Task details
The answer must consist solely of the lines from the line with "green heart: 1 -> 5" to the end of the data below, transcribed exactly and with no pictures.

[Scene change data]
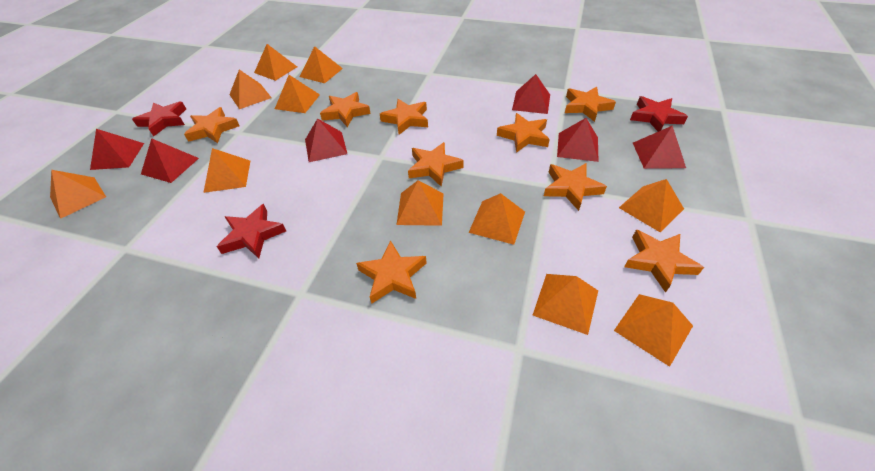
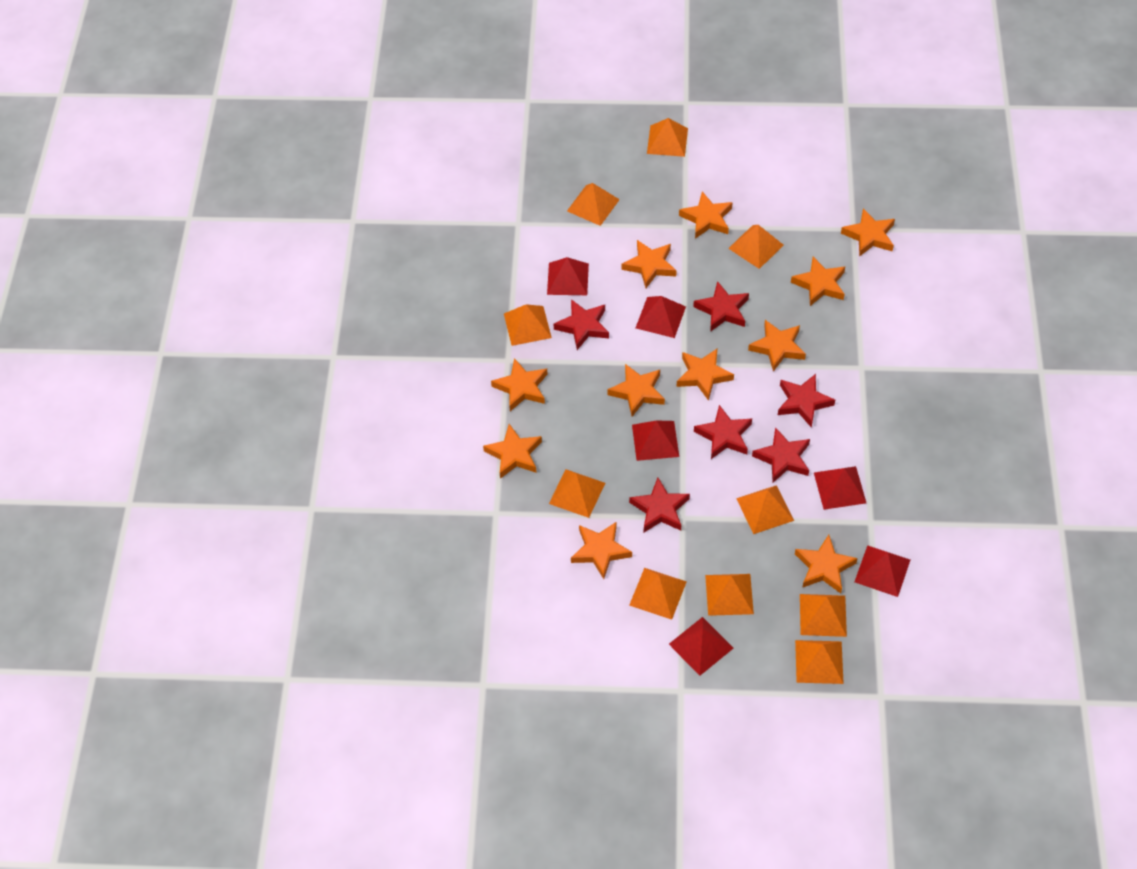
orange pyramid: 11 -> 10
orange star: 9 -> 11
red star: 3 -> 6

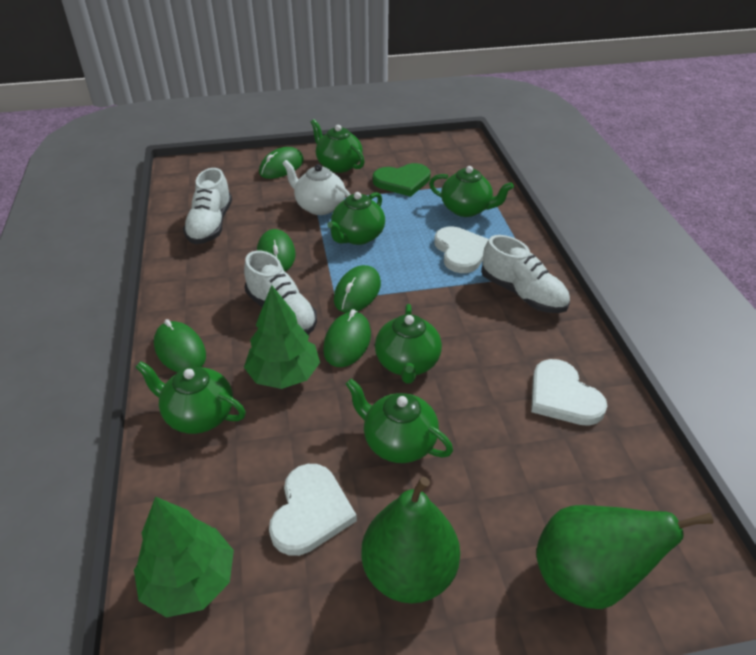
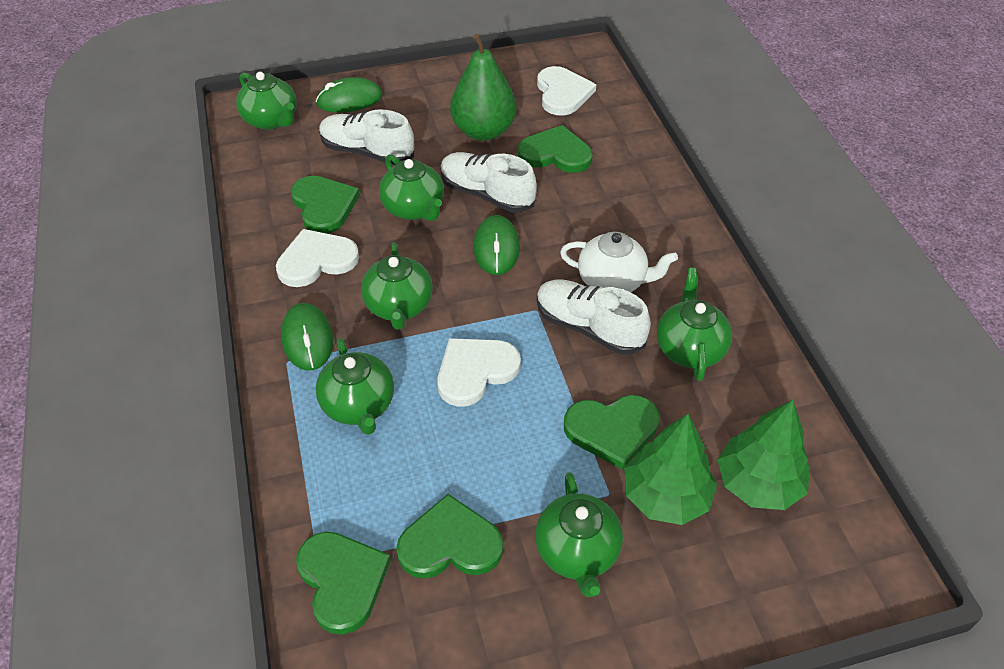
green heart: 1 -> 5
green mouse: 5 -> 3
green pear: 2 -> 1

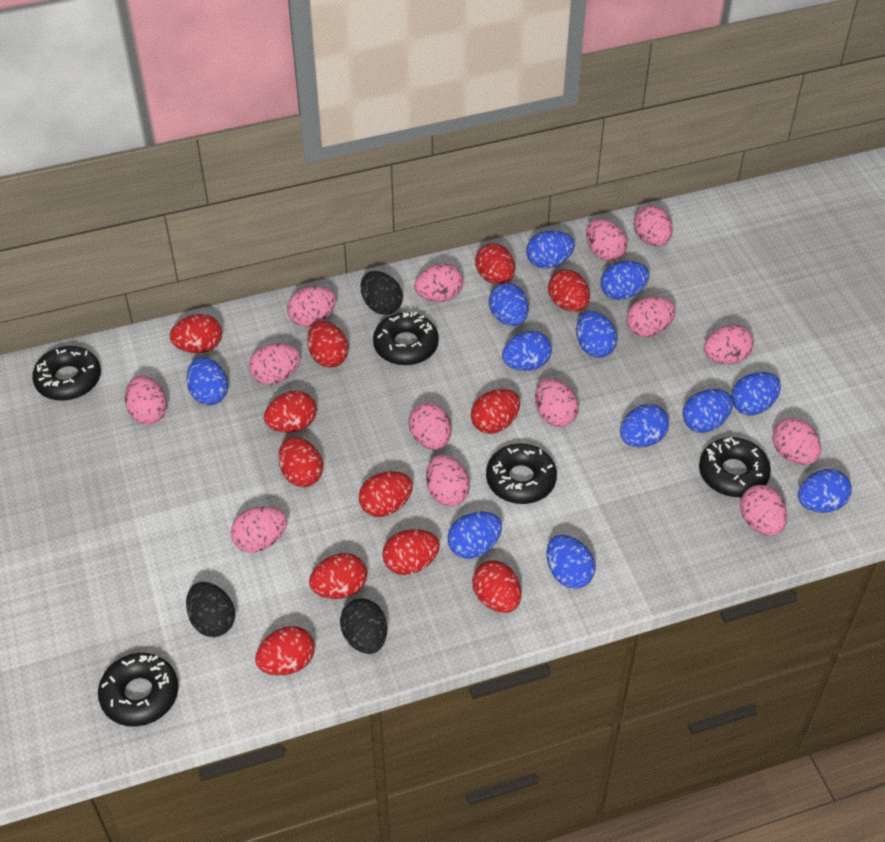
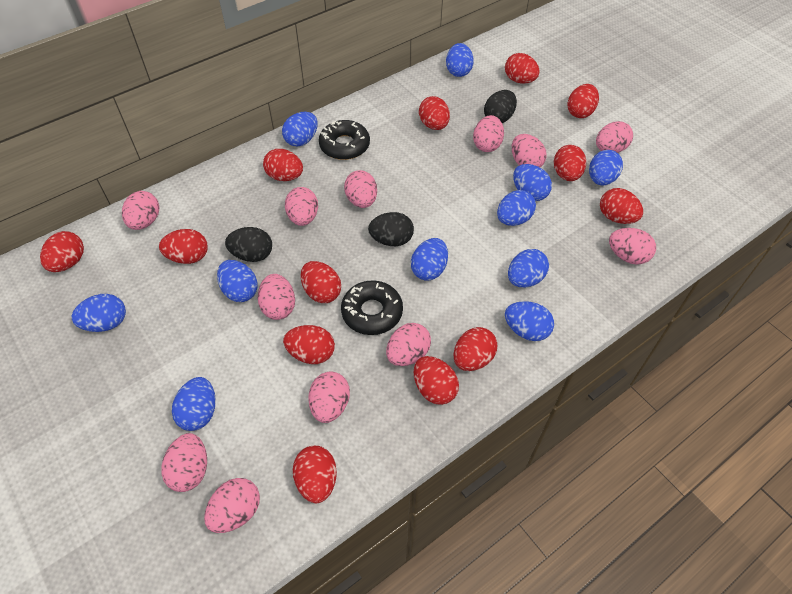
black donut: 5 -> 2
blue egg: 12 -> 11
pink egg: 14 -> 12
red egg: 12 -> 13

Output
green heart: 1 -> 5
green mouse: 5 -> 3
green pear: 2 -> 1

black donut: 5 -> 2
blue egg: 12 -> 11
pink egg: 14 -> 12
red egg: 12 -> 13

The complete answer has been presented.